**INSTRUCTIONS FOR THE TASK:** Copy every line of the material below word for word, without changing anything.

## begin RECORD EXTRACTS

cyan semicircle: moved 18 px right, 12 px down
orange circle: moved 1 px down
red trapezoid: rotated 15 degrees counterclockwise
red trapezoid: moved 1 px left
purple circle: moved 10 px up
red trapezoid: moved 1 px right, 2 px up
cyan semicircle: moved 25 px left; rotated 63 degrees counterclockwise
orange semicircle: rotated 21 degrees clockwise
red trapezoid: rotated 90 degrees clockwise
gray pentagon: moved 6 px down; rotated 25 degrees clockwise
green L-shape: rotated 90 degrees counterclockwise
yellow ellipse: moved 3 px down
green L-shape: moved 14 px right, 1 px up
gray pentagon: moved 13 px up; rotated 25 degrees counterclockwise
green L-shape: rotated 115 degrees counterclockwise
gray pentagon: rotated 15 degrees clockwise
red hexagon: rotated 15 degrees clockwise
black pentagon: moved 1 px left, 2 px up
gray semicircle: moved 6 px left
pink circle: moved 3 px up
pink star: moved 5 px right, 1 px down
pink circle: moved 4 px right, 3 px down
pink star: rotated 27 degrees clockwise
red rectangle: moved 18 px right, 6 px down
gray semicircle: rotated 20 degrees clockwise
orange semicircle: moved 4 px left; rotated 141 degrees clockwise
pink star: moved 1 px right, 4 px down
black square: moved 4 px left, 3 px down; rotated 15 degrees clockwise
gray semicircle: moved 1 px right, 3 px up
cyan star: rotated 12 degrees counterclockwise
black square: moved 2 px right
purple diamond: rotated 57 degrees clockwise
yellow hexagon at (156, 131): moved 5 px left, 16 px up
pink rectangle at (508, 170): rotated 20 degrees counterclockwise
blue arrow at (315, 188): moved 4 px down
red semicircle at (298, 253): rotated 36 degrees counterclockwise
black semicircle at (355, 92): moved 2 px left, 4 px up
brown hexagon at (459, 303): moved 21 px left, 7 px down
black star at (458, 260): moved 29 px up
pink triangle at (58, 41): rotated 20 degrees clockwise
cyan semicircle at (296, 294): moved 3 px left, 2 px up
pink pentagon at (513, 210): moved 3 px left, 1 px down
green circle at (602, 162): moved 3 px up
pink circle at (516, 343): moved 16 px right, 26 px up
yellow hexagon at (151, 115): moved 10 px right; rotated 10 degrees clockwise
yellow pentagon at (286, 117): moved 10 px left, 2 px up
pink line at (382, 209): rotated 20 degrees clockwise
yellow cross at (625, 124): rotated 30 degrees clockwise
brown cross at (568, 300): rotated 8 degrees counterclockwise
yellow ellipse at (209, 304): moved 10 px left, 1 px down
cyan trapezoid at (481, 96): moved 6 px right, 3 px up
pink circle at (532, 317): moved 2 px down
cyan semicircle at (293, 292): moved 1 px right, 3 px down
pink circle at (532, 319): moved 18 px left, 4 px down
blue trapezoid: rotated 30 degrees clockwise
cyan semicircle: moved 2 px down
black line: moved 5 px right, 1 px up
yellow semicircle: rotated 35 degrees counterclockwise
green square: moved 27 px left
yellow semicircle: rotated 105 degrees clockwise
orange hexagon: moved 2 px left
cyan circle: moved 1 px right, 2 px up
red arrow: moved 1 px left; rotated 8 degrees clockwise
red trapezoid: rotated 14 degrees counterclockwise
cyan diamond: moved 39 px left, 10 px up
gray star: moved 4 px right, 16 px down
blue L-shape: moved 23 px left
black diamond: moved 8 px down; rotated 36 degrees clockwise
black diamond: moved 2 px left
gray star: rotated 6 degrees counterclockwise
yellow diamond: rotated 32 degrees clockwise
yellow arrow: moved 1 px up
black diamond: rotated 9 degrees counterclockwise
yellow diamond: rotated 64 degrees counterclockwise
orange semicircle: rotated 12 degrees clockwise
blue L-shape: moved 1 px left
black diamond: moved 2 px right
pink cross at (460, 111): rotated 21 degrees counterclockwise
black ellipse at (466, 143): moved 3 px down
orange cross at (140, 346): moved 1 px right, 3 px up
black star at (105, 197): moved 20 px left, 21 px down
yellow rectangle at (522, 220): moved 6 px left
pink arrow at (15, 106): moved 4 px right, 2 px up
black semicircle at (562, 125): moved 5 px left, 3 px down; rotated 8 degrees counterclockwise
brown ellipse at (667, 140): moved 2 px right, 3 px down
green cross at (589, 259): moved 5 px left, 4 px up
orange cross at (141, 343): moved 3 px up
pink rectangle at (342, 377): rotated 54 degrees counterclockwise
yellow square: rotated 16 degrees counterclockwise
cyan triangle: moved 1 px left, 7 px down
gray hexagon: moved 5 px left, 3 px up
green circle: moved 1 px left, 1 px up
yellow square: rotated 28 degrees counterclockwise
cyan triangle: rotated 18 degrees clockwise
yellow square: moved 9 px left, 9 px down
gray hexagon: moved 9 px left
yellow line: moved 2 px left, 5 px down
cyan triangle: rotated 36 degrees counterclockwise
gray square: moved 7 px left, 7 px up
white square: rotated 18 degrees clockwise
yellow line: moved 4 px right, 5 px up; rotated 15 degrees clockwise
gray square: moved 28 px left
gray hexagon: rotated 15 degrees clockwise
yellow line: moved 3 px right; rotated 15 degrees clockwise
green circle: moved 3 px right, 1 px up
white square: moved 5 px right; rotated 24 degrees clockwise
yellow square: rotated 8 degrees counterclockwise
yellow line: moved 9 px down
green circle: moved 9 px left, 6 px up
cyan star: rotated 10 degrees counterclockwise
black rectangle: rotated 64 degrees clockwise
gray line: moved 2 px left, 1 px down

## end RECORD EXTRACTS

**OUTPUT:**
cyan semicircle: moved 18 px right, 12 px down
orange circle: moved 1 px down
red trapezoid: rotated 15 degrees counterclockwise
red trapezoid: moved 1 px left
purple circle: moved 10 px up
red trapezoid: moved 1 px right, 2 px up
cyan semicircle: moved 25 px left; rotated 63 degrees counterclockwise
orange semicircle: rotated 21 degrees clockwise
red trapezoid: rotated 90 degrees clockwise
gray pentagon: moved 6 px down; rotated 25 degrees clockwise
green L-shape: rotated 90 degrees counterclockwise
yellow ellipse: moved 3 px down
green L-shape: moved 14 px right, 1 px up
gray pentagon: moved 13 px up; rotated 25 degrees counterclockwise
green L-shape: rotated 115 degrees counterclockwise
gray pentagon: rotated 15 degrees clockwise
red hexagon: rotated 15 degrees clockwise
black pentagon: moved 1 px left, 2 px up
gray semicircle: moved 6 px left
pink circle: moved 3 px up
pink star: moved 5 px right, 1 px down
pink circle: moved 4 px right, 3 px down
pink star: rotated 27 degrees clockwise
red rectangle: moved 18 px right, 6 px down
gray semicircle: rotated 20 degrees clockwise
orange semicircle: moved 4 px left; rotated 141 degrees clockwise
pink star: moved 1 px right, 4 px down
black square: moved 4 px left, 3 px down; rotated 15 degrees clockwise
gray semicircle: moved 1 px right, 3 px up
cyan star: rotated 12 degrees counterclockwise
black square: moved 2 px right
purple diamond: rotated 57 degrees clockwise
yellow hexagon at (156, 131): moved 5 px left, 16 px up
pink rectangle at (508, 170): rotated 20 degrees counterclockwise
blue arrow at (315, 188): moved 4 px down
red semicircle at (298, 253): rotated 36 degrees counterclockwise
black semicircle at (355, 92): moved 2 px left, 4 px up
brown hexagon at (459, 303): moved 21 px left, 7 px down
black star at (458, 260): moved 29 px up
pink triangle at (58, 41): rotated 20 degrees clockwise
cyan semicircle at (296, 294): moved 3 px left, 2 px up
pink pentagon at (513, 210): moved 3 px left, 1 px down
green circle at (602, 162): moved 3 px up
pink circle at (516, 343): moved 16 px right, 26 px up
yellow hexagon at (151, 115): moved 10 px right; rotated 10 degrees clockwise
yellow pentagon at (286, 117): moved 10 px left, 2 px up
pink line at (382, 209): rotated 20 degrees clockwise
yellow cross at (625, 124): rotated 30 degrees clockwise
brown cross at (568, 300): rotated 8 degrees counterclockwise
yellow ellipse at (209, 304): moved 10 px left, 1 px down
cyan trapezoid at (481, 96): moved 6 px right, 3 px up
pink circle at (532, 317): moved 2 px down
cyan semicircle at (293, 292): moved 1 px right, 3 px down
pink circle at (532, 319): moved 18 px left, 4 px down
blue trapezoid: rotated 30 degrees clockwise
cyan semicircle: moved 2 px down
black line: moved 5 px right, 1 px up
yellow semicircle: rotated 35 degrees counterclockwise
green square: moved 27 px left
yellow semicircle: rotated 105 degrees clockwise
orange hexagon: moved 2 px left
cyan circle: moved 1 px right, 2 px up
red arrow: moved 1 px left; rotated 8 degrees clockwise
red trapezoid: rotated 14 degrees counterclockwise
cyan diamond: moved 39 px left, 10 px up
gray star: moved 4 px right, 16 px down
blue L-shape: moved 23 px left
black diamond: moved 8 px down; rotated 36 degrees clockwise
black diamond: moved 2 px left
gray star: rotated 6 degrees counterclockwise
yellow diamond: rotated 32 degrees clockwise
yellow arrow: moved 1 px up
black diamond: rotated 9 degrees counterclockwise
yellow diamond: rotated 64 degrees counterclockwise
orange semicircle: rotated 12 degrees clockwise
blue L-shape: moved 1 px left
black diamond: moved 2 px right
pink cross at (460, 111): rotated 21 degrees counterclockwise
black ellipse at (466, 143): moved 3 px down
orange cross at (140, 346): moved 1 px right, 3 px up
black star at (105, 197): moved 20 px left, 21 px down
yellow rectangle at (522, 220): moved 6 px left
pink arrow at (15, 106): moved 4 px right, 2 px up
black semicircle at (562, 125): moved 5 px left, 3 px down; rotated 8 degrees counterclockwise
brown ellipse at (667, 140): moved 2 px right, 3 px down
green cross at (589, 259): moved 5 px left, 4 px up
orange cross at (141, 343): moved 3 px up
pink rectangle at (342, 377): rotated 54 degrees counterclockwise
yellow square: rotated 16 degrees counterclockwise
cyan triangle: moved 1 px left, 7 px down
gray hexagon: moved 5 px left, 3 px up
green circle: moved 1 px left, 1 px up
yellow square: rotated 28 degrees counterclockwise
cyan triangle: rotated 18 degrees clockwise
yellow square: moved 9 px left, 9 px down
gray hexagon: moved 9 px left
yellow line: moved 2 px left, 5 px down
cyan triangle: rotated 36 degrees counterclockwise
gray square: moved 7 px left, 7 px up
white square: rotated 18 degrees clockwise
yellow line: moved 4 px right, 5 px up; rotated 15 degrees clockwise
gray square: moved 28 px left
gray hexagon: rotated 15 degrees clockwise
yellow line: moved 3 px right; rotated 15 degrees clockwise
green circle: moved 3 px right, 1 px up
white square: moved 5 px right; rotated 24 degrees clockwise
yellow square: rotated 8 degrees counterclockwise
yellow line: moved 9 px down
green circle: moved 9 px left, 6 px up
cyan star: rotated 10 degrees counterclockwise
black rectangle: rotated 64 degrees clockwise
gray line: moved 2 px left, 1 px down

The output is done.